> **What this task involves**
Report every row below that contains the string "none", copying each such line in full.

> **Excerpted data**
# # #

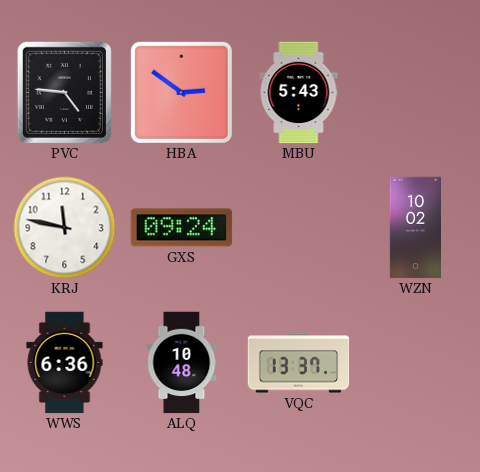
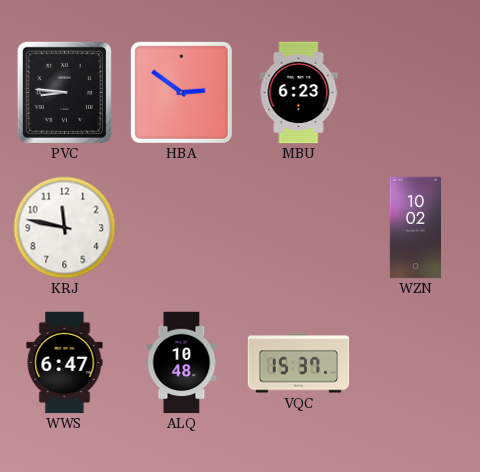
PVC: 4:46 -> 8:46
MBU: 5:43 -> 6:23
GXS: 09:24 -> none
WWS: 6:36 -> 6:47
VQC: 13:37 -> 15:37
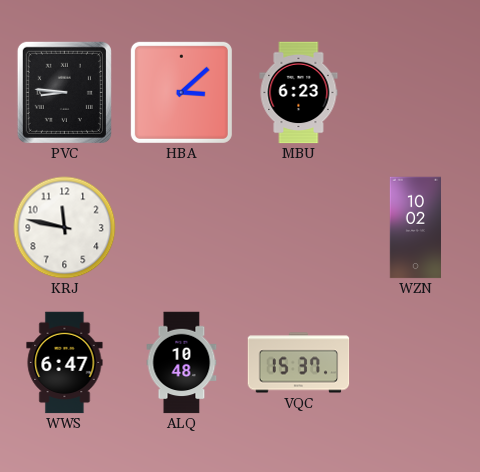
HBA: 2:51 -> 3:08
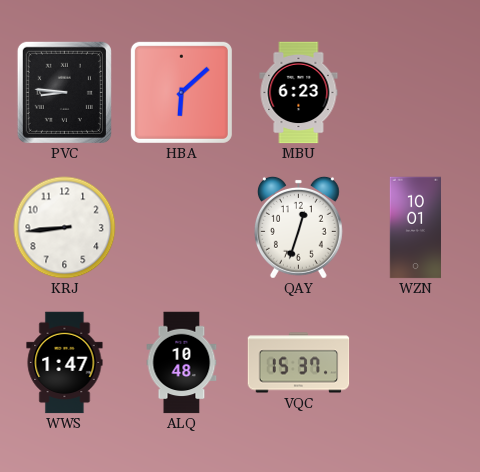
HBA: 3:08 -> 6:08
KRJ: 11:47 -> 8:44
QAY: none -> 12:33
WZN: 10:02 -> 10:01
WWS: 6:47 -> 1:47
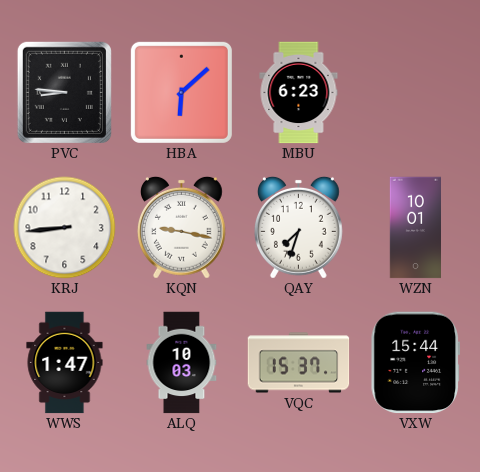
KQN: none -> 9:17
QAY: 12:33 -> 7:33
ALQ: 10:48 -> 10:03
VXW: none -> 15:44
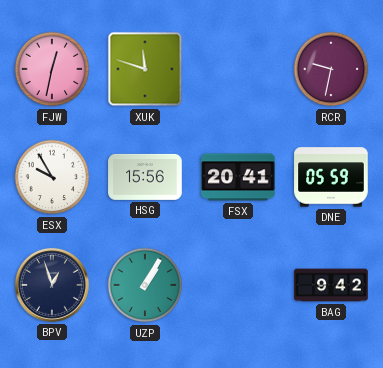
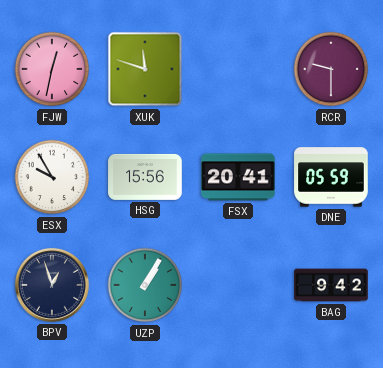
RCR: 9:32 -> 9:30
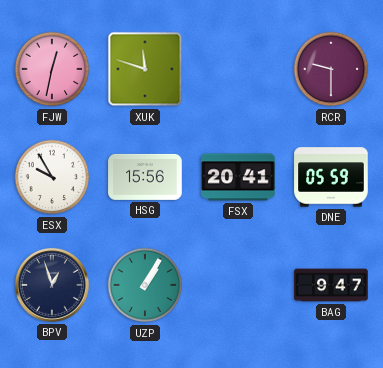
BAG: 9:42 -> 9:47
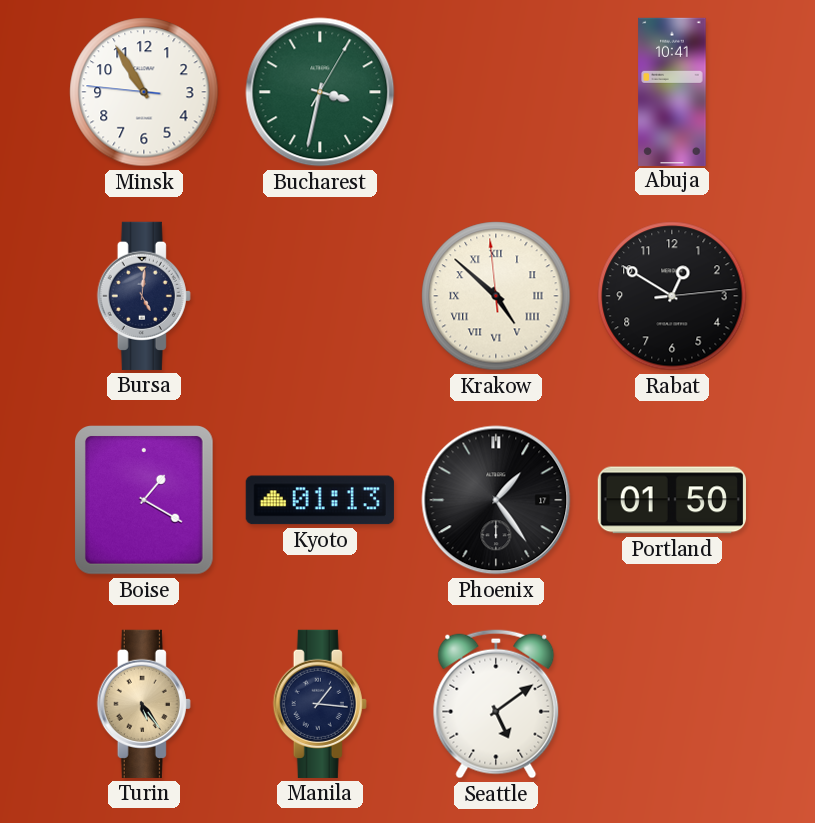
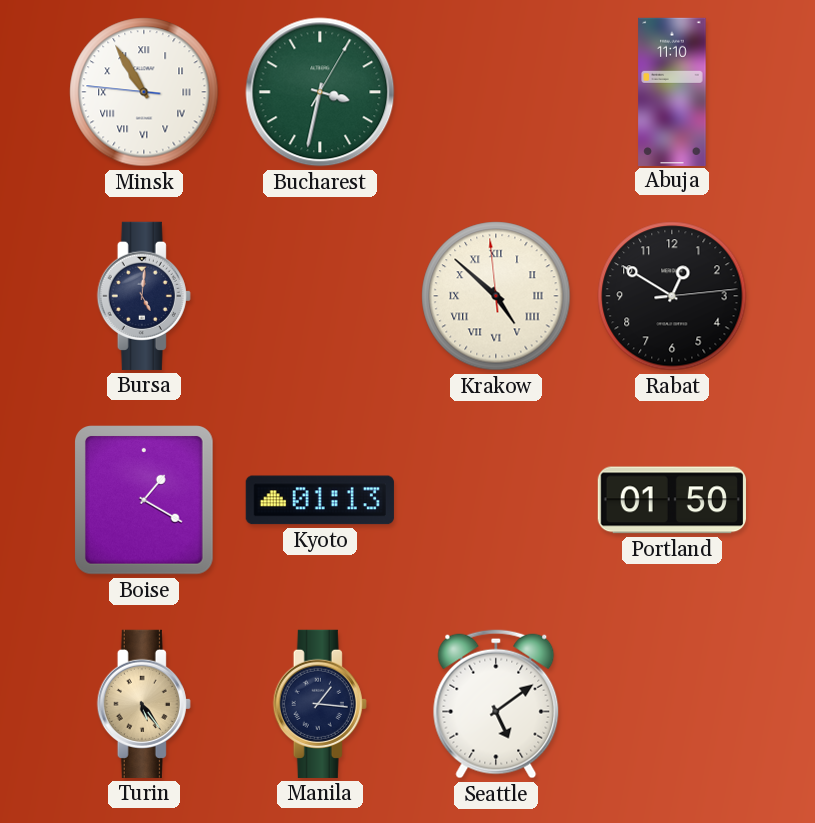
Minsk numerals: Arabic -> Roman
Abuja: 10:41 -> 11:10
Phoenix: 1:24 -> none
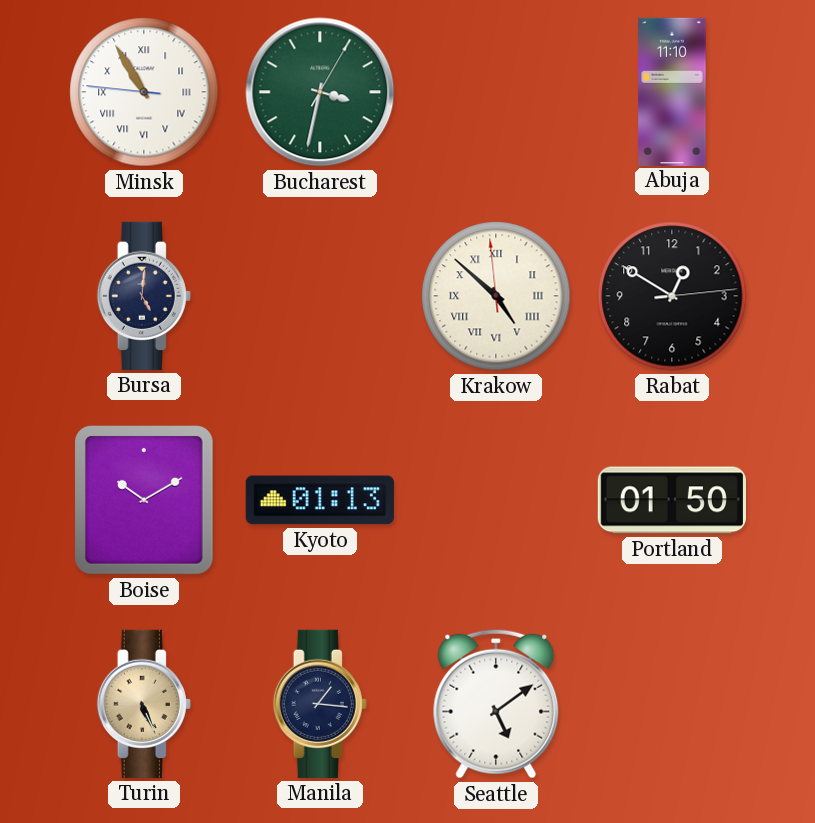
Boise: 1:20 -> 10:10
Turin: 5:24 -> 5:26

# # #

> **Exercise answer**
GXS: 09:24 -> none
QAY: none -> 12:33
KQN: none -> 9:17
VXW: none -> 15:44
Phoenix: 1:24 -> none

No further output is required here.